> [INSTRUCTIONS TO FOLLOW]: Where the string "brown" appears in a line of the data, show that line.

> [Stepwise shape edit descriptions]:

··········

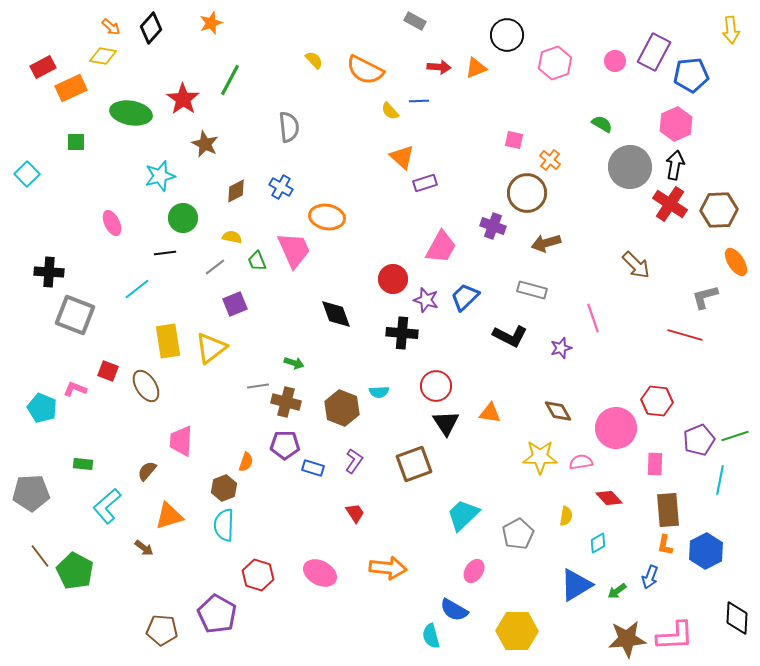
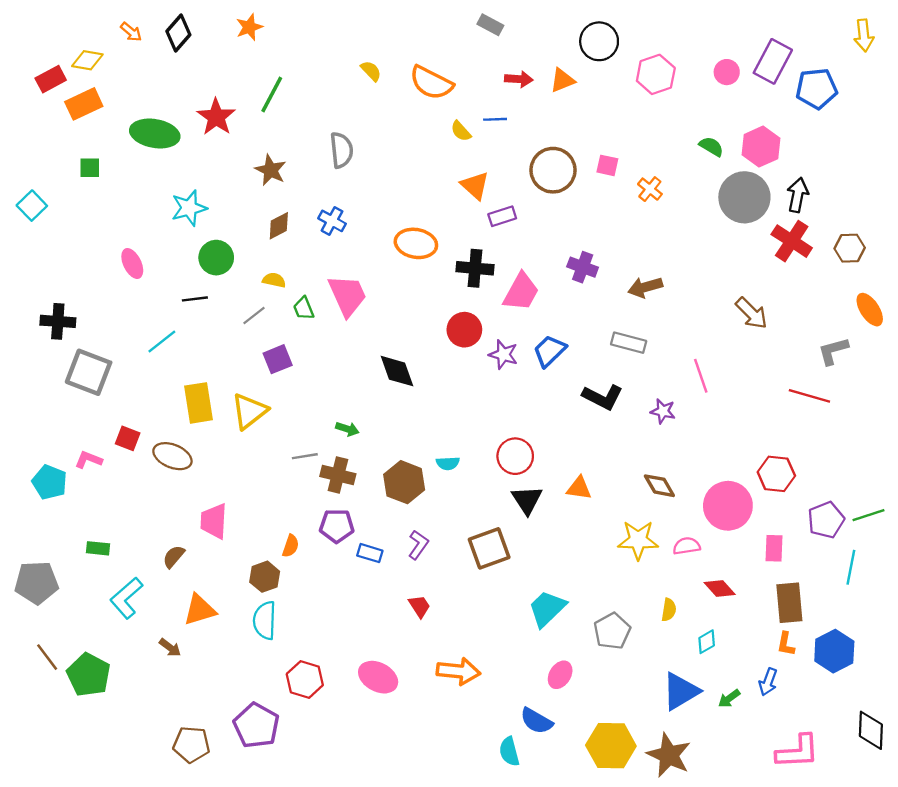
yellow diamond: (103, 56) -> (87, 60), moved
pink hexagon: (676, 124) -> (761, 147), moved
brown star: (205, 144) -> (271, 170), moved
brown circle: (527, 193) -> (553, 170), moved
brown hexagon: (719, 210) -> (850, 248), size x0.7
orange ellipse: (327, 217) -> (416, 243), moved
black cross: (402, 333) -> (475, 268), moved
purple star: (561, 348) -> (663, 411), turned 30
brown ellipse: (146, 386) -> (172, 456), turned -36
brown star: (627, 639) -> (669, 755), moved, turned 30

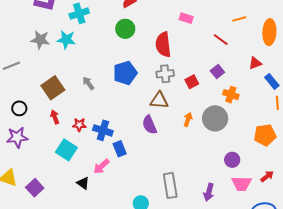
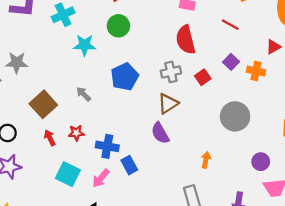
gray star: (40, 40) -> (17, 63), moved
cyan star: (66, 40) -> (84, 45), moved
red semicircle: (163, 45) -> (186, 40), moved
orange cross: (231, 95) -> (256, 71), moved
brown triangle: (159, 100) -> (168, 104), turned -30
orange arrow: (188, 120) -> (206, 160), moved
red star: (79, 125) -> (76, 133), moved
pink arrow: (101, 166) -> (101, 178), moved

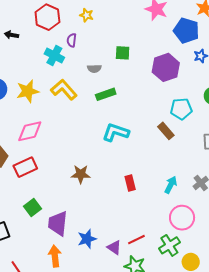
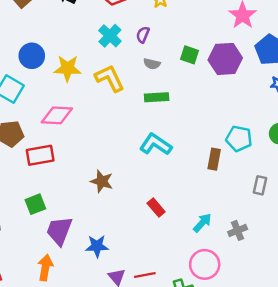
purple semicircle: (72, 40) -> (143, 35), moved
purple hexagon: (166, 67) -> (225, 59), moved
brown rectangle: (166, 131) -> (214, 159), turned 36
red rectangle: (130, 183) -> (156, 208), turned -42
blue star: (87, 239) -> (97, 246), moved

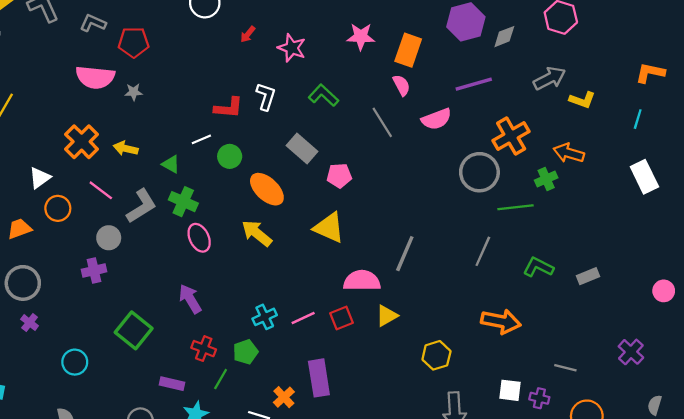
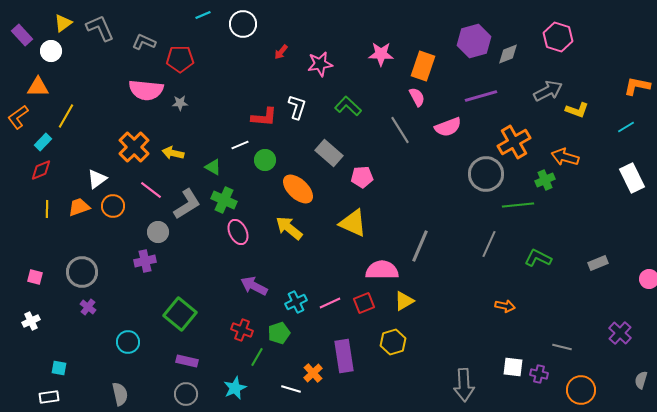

··········

> [OUTPUT OF THE EXERCISE]:
brown star: (205, 144) -> (271, 170), moved
brown circle: (527, 193) -> (553, 170), moved
brown hexagon: (719, 210) -> (850, 248), size x0.7
brown ellipse: (146, 386) -> (172, 456), turned -36
brown star: (627, 639) -> (669, 755), moved, turned 30
brown triangle: (159, 100) -> (168, 104), turned -30
brown rectangle: (166, 131) -> (214, 159), turned 36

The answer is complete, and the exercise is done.